--- DATA IN THIS EXERCISE ---
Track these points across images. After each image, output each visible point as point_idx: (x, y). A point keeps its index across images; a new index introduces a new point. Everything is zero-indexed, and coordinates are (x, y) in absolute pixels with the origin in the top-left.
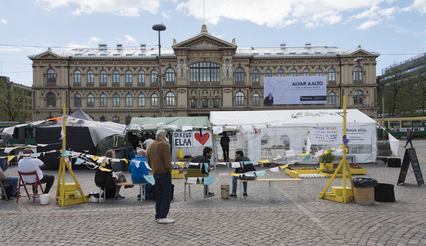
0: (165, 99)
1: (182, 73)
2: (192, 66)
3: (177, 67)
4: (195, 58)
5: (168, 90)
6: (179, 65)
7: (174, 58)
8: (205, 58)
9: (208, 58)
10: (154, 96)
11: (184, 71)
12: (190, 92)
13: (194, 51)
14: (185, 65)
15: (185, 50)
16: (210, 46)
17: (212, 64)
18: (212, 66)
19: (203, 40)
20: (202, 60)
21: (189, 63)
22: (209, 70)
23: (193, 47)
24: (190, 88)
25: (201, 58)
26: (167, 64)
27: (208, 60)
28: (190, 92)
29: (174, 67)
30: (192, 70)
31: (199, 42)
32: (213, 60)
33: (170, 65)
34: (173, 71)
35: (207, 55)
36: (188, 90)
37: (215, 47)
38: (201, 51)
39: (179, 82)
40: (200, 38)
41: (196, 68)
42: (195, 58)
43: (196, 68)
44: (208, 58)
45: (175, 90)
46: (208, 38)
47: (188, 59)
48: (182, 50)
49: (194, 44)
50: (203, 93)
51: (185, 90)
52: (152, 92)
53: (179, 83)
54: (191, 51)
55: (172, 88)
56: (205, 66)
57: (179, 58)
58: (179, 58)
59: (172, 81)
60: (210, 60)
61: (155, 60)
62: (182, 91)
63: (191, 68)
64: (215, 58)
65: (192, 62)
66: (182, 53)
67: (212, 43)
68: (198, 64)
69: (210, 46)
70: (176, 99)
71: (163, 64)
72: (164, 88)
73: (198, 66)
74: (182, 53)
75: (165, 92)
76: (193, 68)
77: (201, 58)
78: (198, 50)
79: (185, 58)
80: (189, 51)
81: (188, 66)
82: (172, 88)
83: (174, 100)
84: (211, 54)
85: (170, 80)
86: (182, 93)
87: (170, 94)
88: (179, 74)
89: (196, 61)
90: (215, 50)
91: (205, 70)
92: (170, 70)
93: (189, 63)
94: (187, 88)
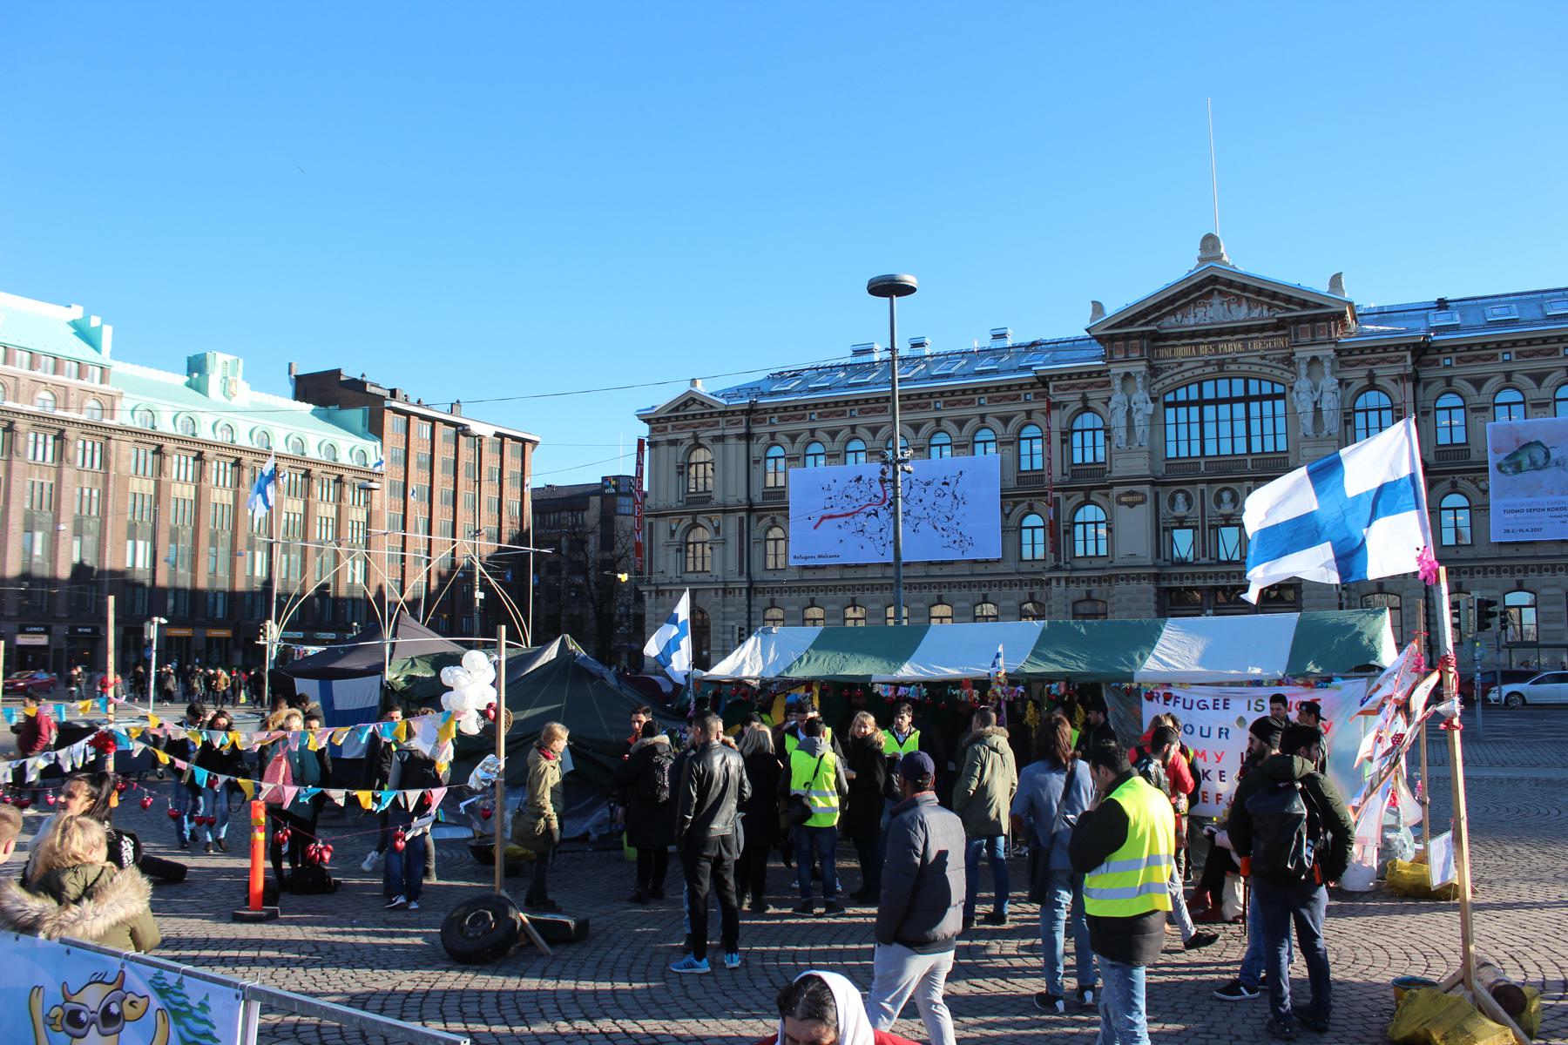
0: (1070, 531)
1: (1130, 427)
2: (1170, 398)
3: (1112, 405)
4: (1180, 364)
5: (1080, 496)
6: (1118, 398)
7: (1099, 373)
8: (1221, 364)
9: (1235, 361)
10: (1033, 520)
11: (1138, 418)
12: (1164, 502)
13: (1180, 336)
14: (1140, 396)
15: (1141, 336)
16: (1241, 314)
17: (1253, 384)
18: (1254, 391)
19: (1210, 293)
20: (1209, 369)
21: (1159, 386)
22: (1239, 409)
23: (1170, 324)
24: (1164, 484)
25: (1207, 363)
26: (1073, 398)
27: (1234, 367)
28: (1164, 502)
29: (1100, 407)
30: (1170, 412)
31: (1194, 301)
32: (1255, 368)
33: (1085, 399)
34: (1099, 424)
35: (1231, 348)
36: (1157, 494)
37: (1261, 314)
38: (1207, 333)
39: (1119, 463)
40: (1198, 287)
41: (1188, 404)
42: (1180, 364)
43: (1188, 404)
44: (1235, 361)
45: (1107, 495)
46: (1230, 284)
47: (1154, 371)
48: (1128, 337)
49: (1172, 313)
50: (1219, 501)
51: (1143, 494)
52: (1024, 507)
53: (1123, 466)
54: (1167, 337)
55: (1093, 488)
56: (1224, 393)
57: (1117, 370)
58: (1117, 370)
59: (1095, 462)
60: (1244, 367)
61: (1032, 385)
62: (1130, 499)
63: (1168, 405)
64: (1263, 357)
65: (1167, 382)
66: (1126, 351)
67: (1248, 299)
68: (1194, 389)
69: (1241, 314)
70: (1109, 530)
71: (1058, 399)
72: (1064, 490)
73: (1194, 395)
74: (1126, 351)
75: (1066, 507)
76: (1176, 404)
77: (1207, 363)
78: (1193, 335)
79: (1140, 368)
80: (1156, 337)
81: (1154, 400)
82: (1093, 488)
83: (1102, 531)
84: (1245, 346)
85: (1089, 459)
86: (1131, 505)
87: (1090, 513)
88: (1120, 433)
89: (1187, 375)
90: (1262, 328)
91: (1224, 410)
92: (1087, 420)
93: (1159, 386)
94: (1153, 484)
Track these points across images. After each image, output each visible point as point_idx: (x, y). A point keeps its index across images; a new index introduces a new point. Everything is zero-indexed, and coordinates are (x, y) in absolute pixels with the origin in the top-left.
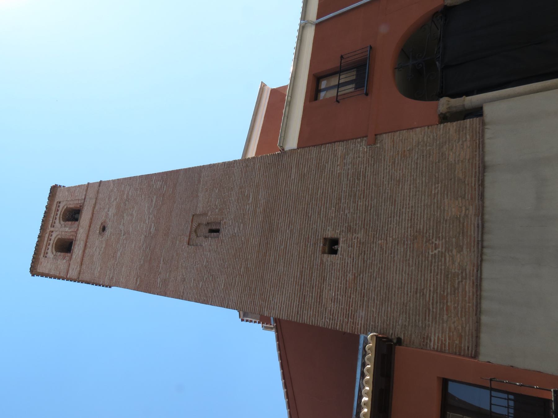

--- WHAT THIS TASK INVOLVES ---
Write out the entries above, word for word, starting from the very beginning and stopping after the line that contains "53: (179, 83)". Leave the pictures out of your answer.

--- RESULT ---
Track these points across images. After each image, output each visible point as point_idx: (x, y). A point keeps its index across images; a new index introduces a new point. Everything is zero-indexed, and coordinates are (x, y) in absolute pixels with the origin in the top-left.
0: (165, 99)
1: (182, 73)
2: (192, 66)
3: (177, 67)
4: (195, 58)
5: (168, 90)
6: (179, 65)
7: (174, 58)
8: (205, 58)
9: (208, 58)
10: (154, 96)
11: (184, 71)
12: (190, 92)
13: (194, 51)
14: (185, 65)
15: (185, 50)
16: (210, 46)
17: (212, 64)
18: (212, 66)
19: (203, 40)
20: (202, 60)
21: (189, 63)
22: (209, 70)
23: (193, 47)
24: (190, 88)
25: (201, 58)
26: (167, 64)
27: (208, 60)
28: (190, 92)
29: (174, 67)
30: (192, 70)
31: (199, 42)
32: (213, 60)
33: (170, 65)
34: (173, 71)
35: (207, 55)
36: (188, 90)
37: (215, 47)
38: (201, 51)
39: (179, 82)
40: (200, 38)
41: (196, 68)
42: (195, 58)
43: (196, 68)
44: (208, 58)
45: (175, 90)
46: (208, 38)
47: (188, 59)
48: (182, 50)
49: (194, 44)
50: (203, 93)
51: (185, 90)
52: (152, 92)
53: (179, 83)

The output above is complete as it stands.